» Data items:
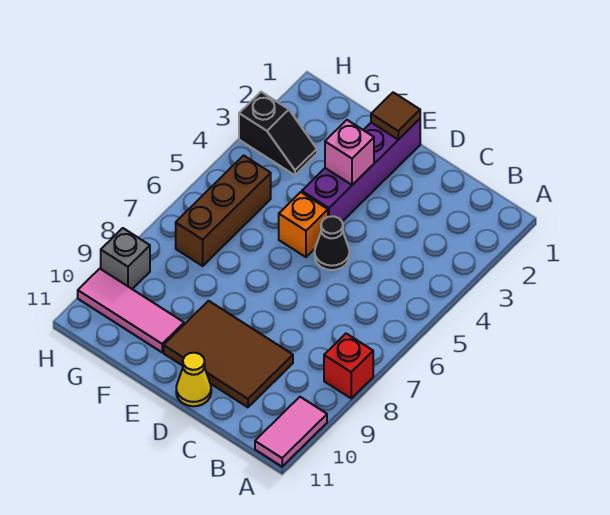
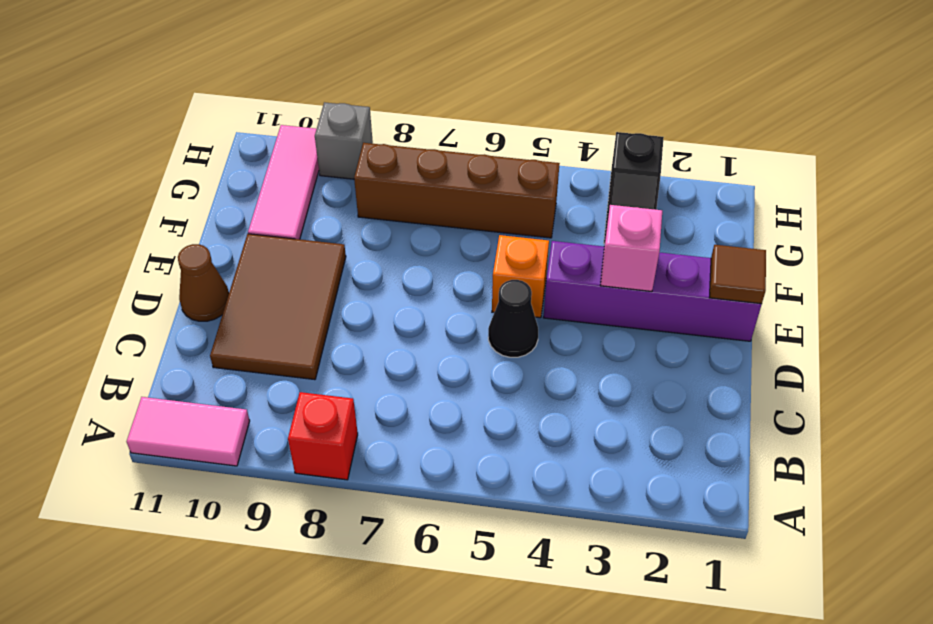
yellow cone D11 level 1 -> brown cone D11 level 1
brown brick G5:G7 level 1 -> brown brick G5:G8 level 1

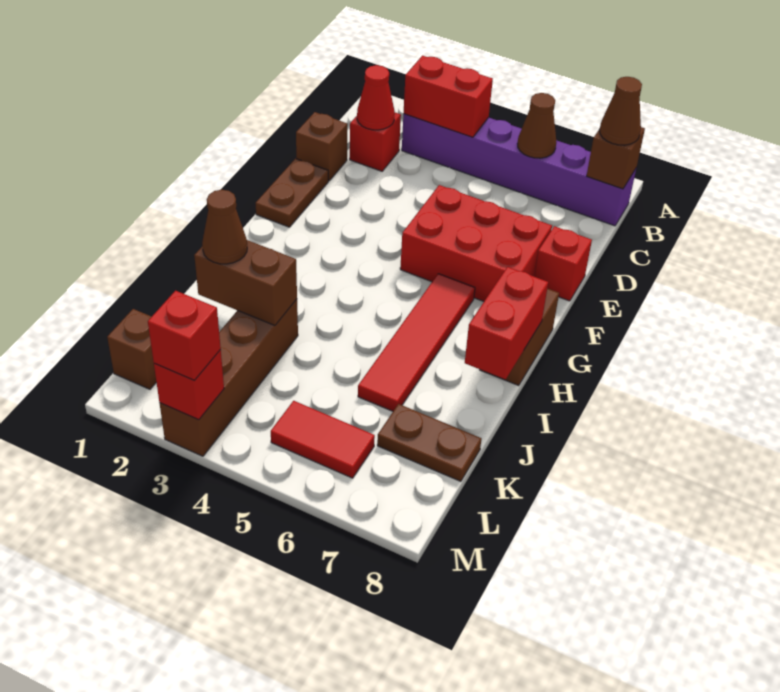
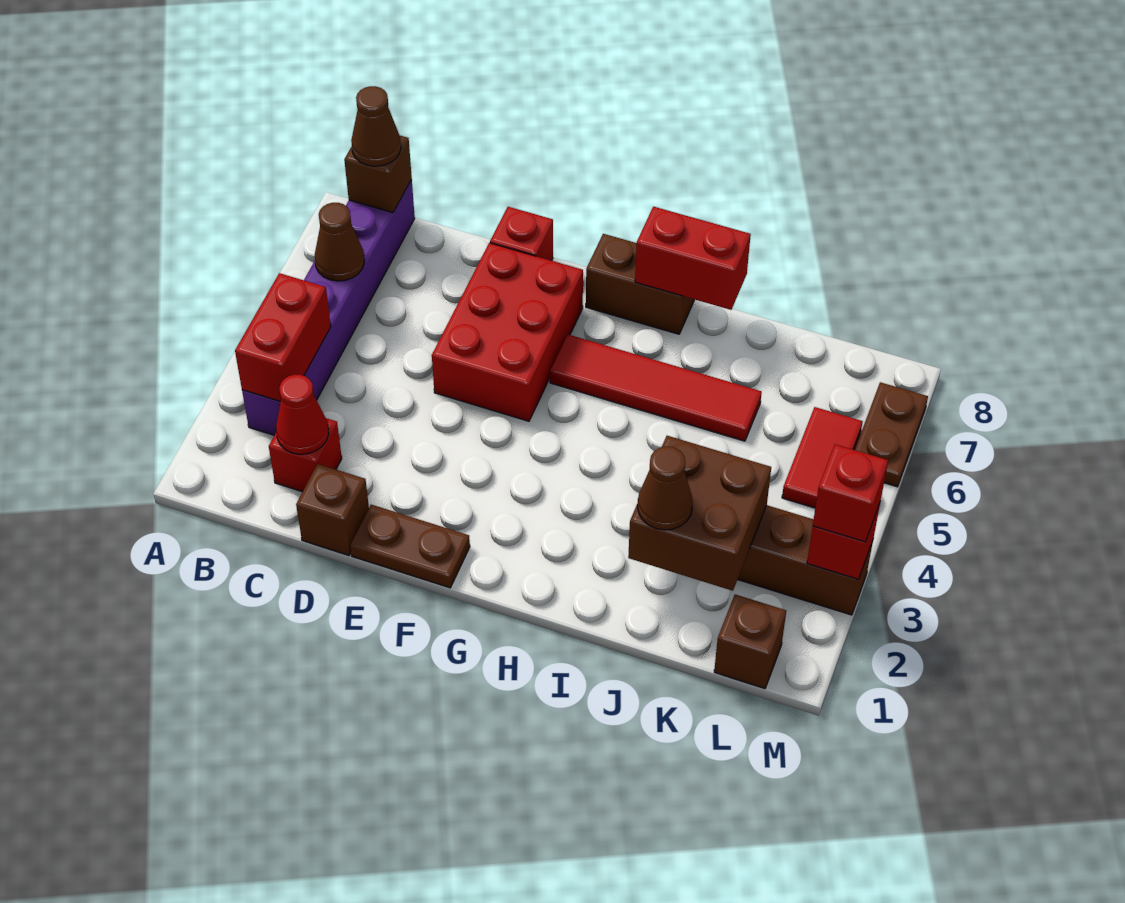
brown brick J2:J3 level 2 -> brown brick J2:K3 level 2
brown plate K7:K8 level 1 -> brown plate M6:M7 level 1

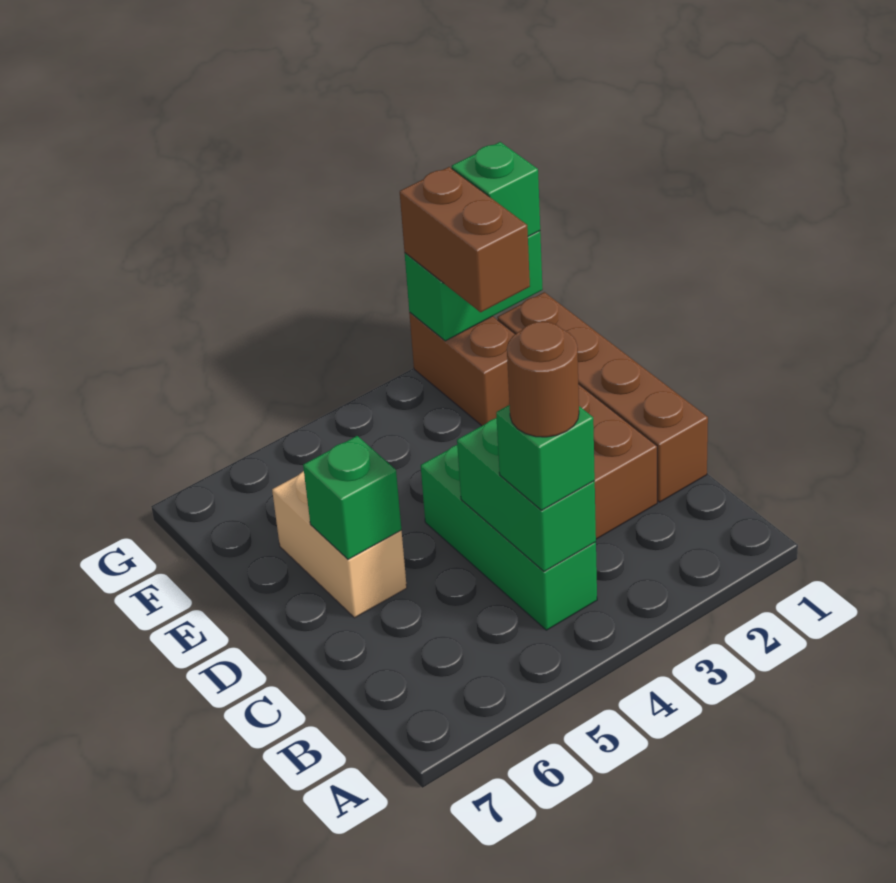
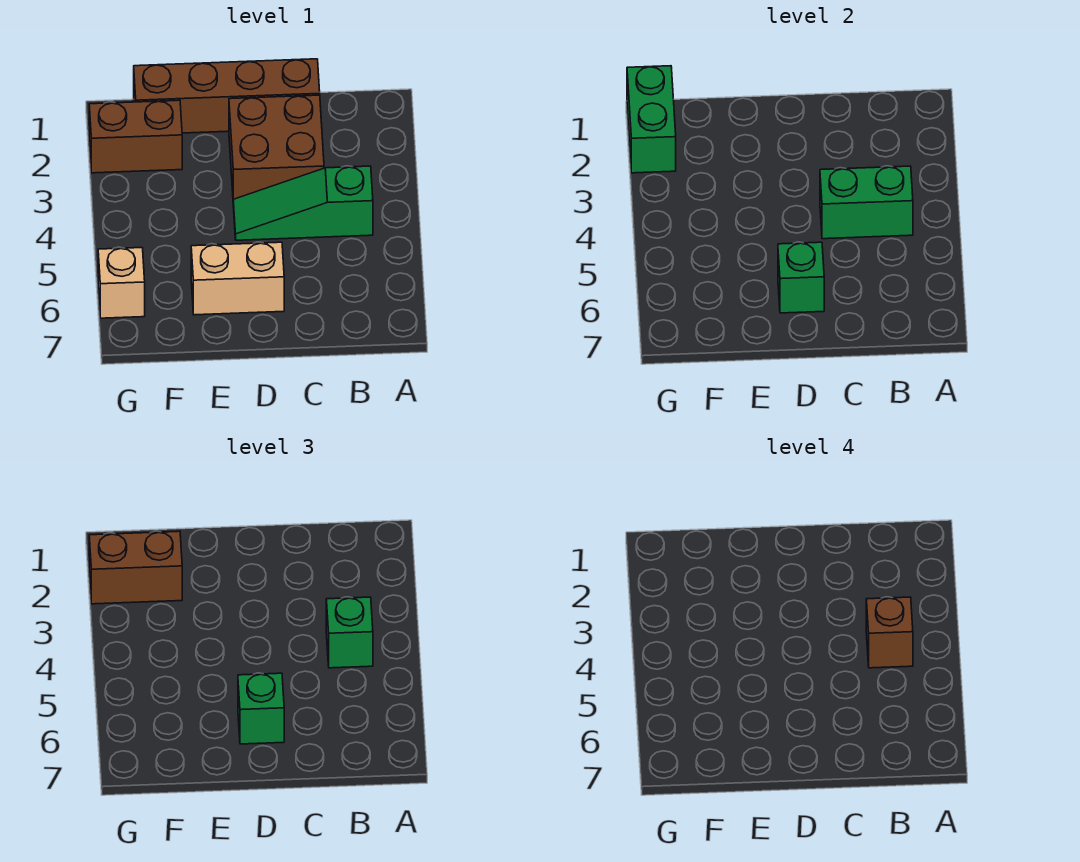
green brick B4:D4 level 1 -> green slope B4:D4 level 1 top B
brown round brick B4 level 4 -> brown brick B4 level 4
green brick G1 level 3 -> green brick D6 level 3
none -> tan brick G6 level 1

» Exercise objective:
The entries need to be restated exactly, and their pictures left out.

» Finished exercise:
yellow cone D11 level 1 -> brown cone D11 level 1
brown brick G5:G7 level 1 -> brown brick G5:G8 level 1

brown brick J2:J3 level 2 -> brown brick J2:K3 level 2
brown plate K7:K8 level 1 -> brown plate M6:M7 level 1

green brick B4:D4 level 1 -> green slope B4:D4 level 1 top B
brown round brick B4 level 4 -> brown brick B4 level 4
green brick G1 level 3 -> green brick D6 level 3
none -> tan brick G6 level 1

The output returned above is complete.